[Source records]
━━━━━━
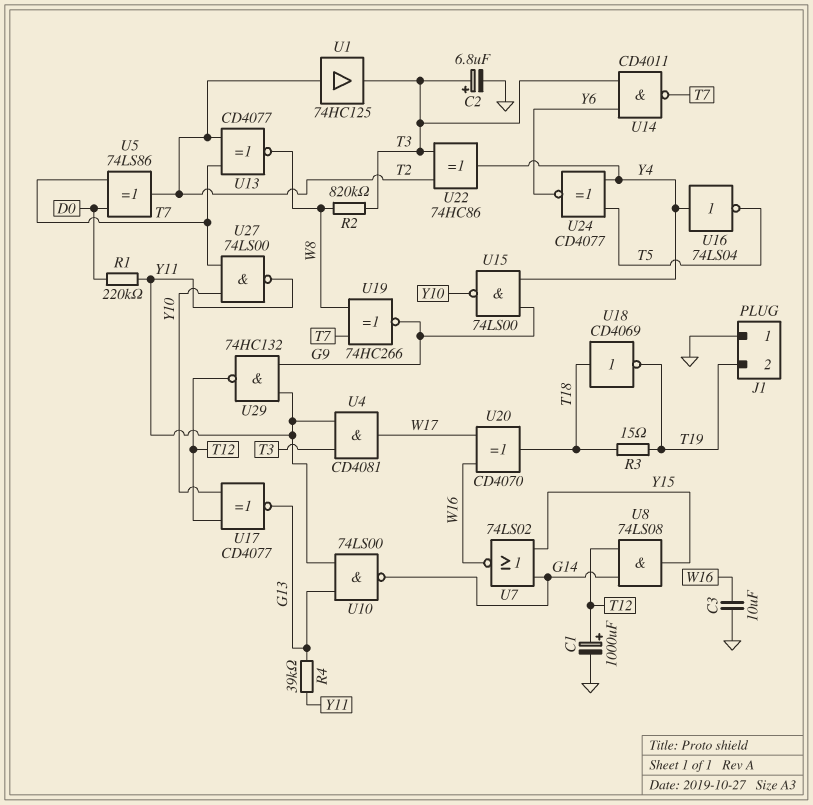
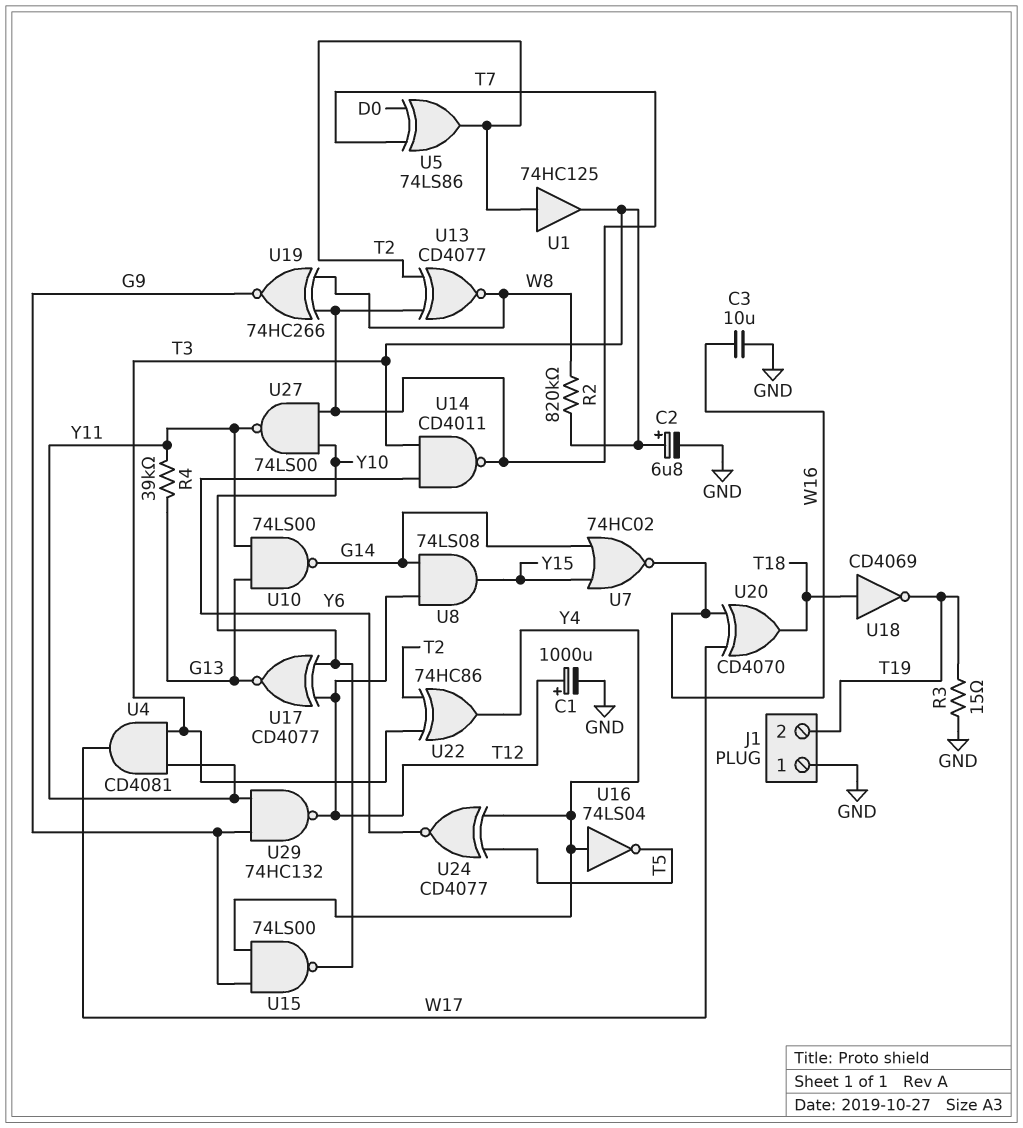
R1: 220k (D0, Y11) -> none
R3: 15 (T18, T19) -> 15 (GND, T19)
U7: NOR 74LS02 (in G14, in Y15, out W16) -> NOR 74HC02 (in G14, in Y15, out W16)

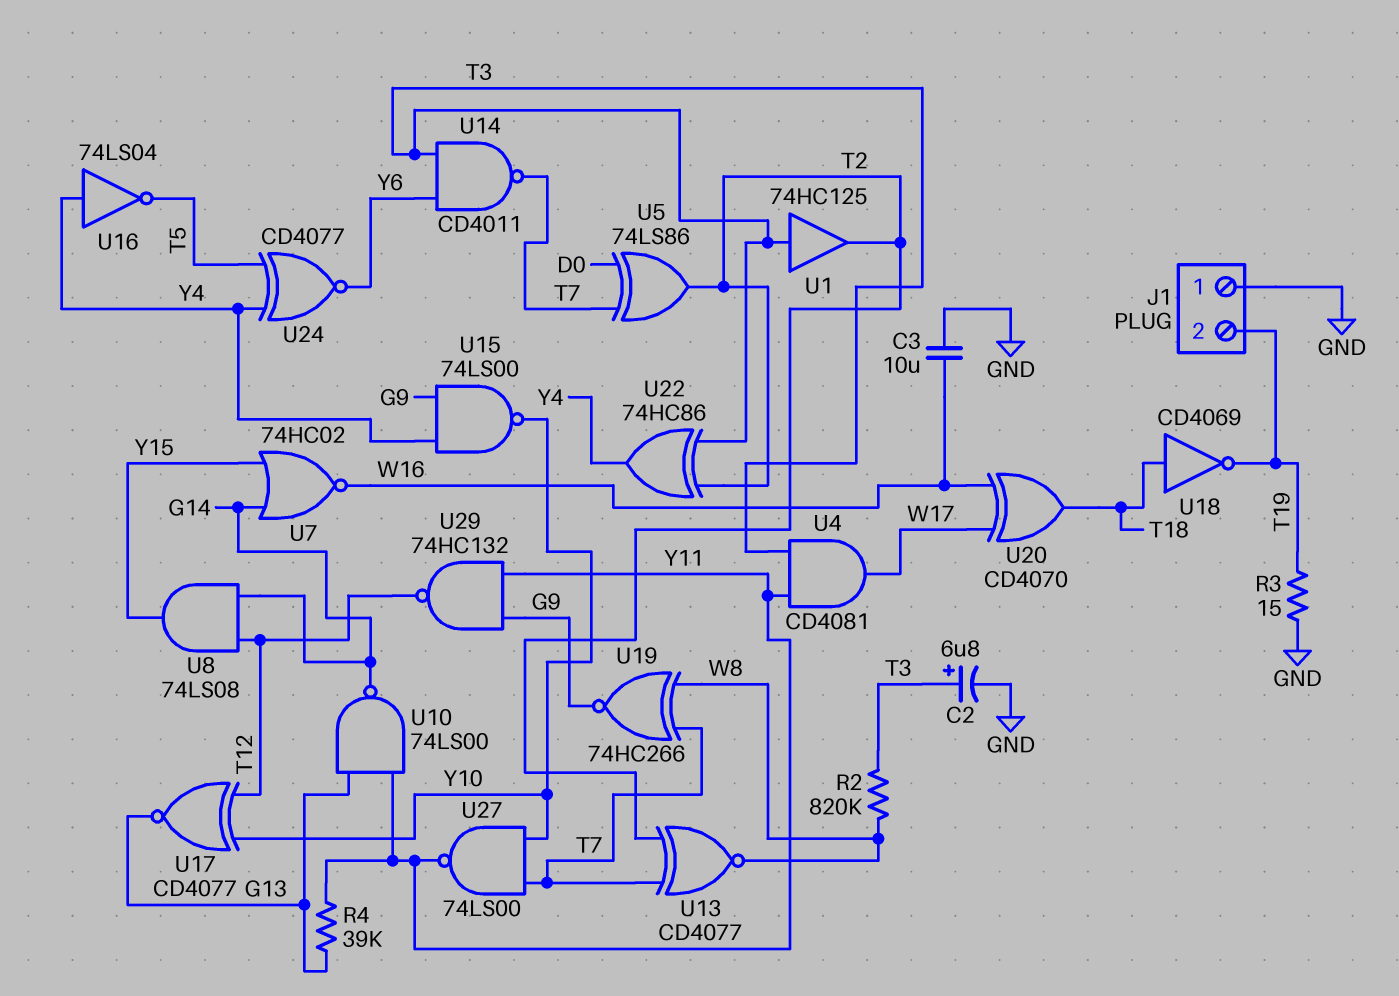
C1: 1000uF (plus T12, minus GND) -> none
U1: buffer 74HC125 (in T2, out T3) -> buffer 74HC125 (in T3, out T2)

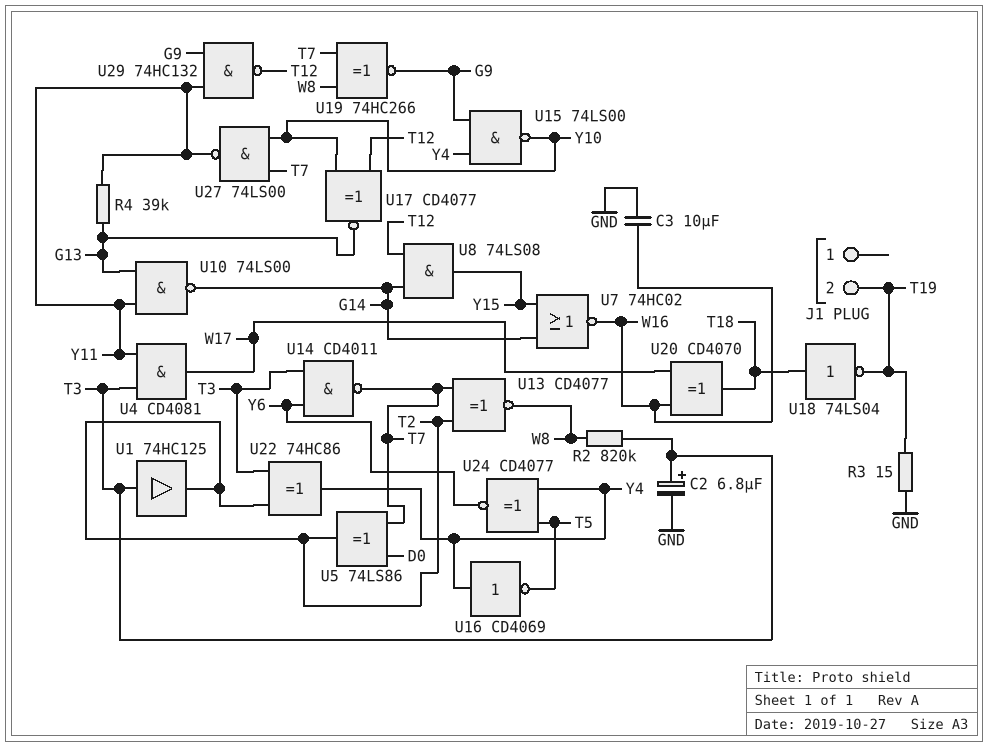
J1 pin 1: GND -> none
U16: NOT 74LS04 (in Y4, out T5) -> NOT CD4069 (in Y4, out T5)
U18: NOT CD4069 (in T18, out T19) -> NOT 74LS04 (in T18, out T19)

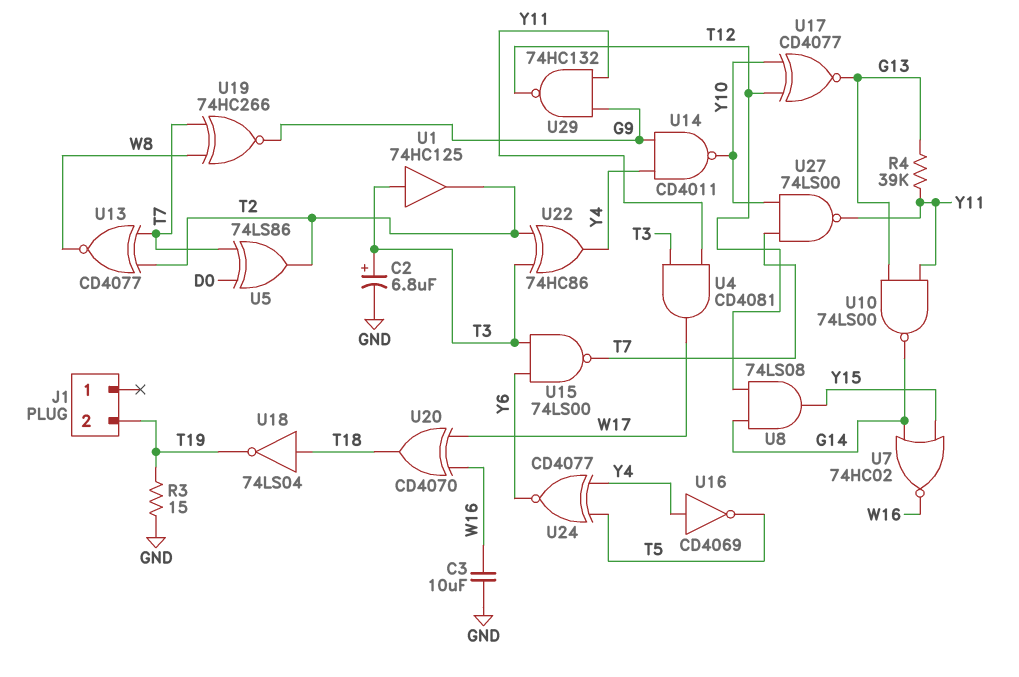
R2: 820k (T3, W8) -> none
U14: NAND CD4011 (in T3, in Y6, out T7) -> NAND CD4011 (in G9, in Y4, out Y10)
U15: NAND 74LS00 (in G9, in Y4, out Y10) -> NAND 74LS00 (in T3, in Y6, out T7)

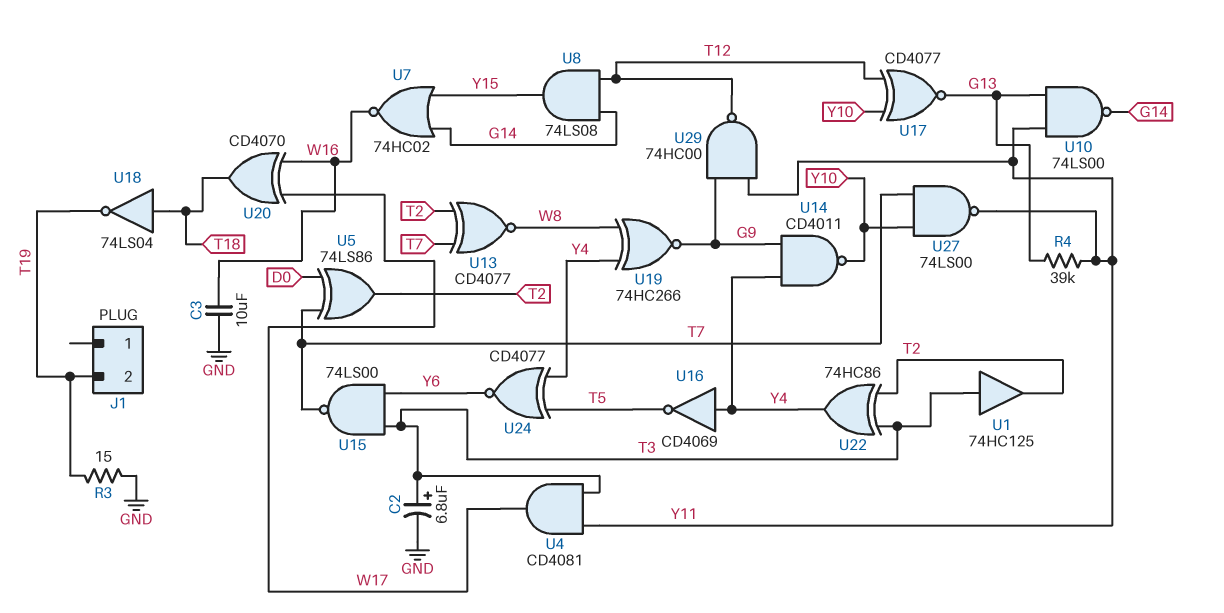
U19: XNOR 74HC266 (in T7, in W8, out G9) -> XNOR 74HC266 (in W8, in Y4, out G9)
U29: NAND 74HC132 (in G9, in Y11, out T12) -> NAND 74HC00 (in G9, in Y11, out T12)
━━━━━━
## About this task
Look through the data above and return each line where the string "NAND" occurs.

## Task result
U14: NAND CD4011 (in T3, in Y6, out T7) -> NAND CD4011 (in G9, in Y4, out Y10)
U15: NAND 74LS00 (in G9, in Y4, out Y10) -> NAND 74LS00 (in T3, in Y6, out T7)
U29: NAND 74HC132 (in G9, in Y11, out T12) -> NAND 74HC00 (in G9, in Y11, out T12)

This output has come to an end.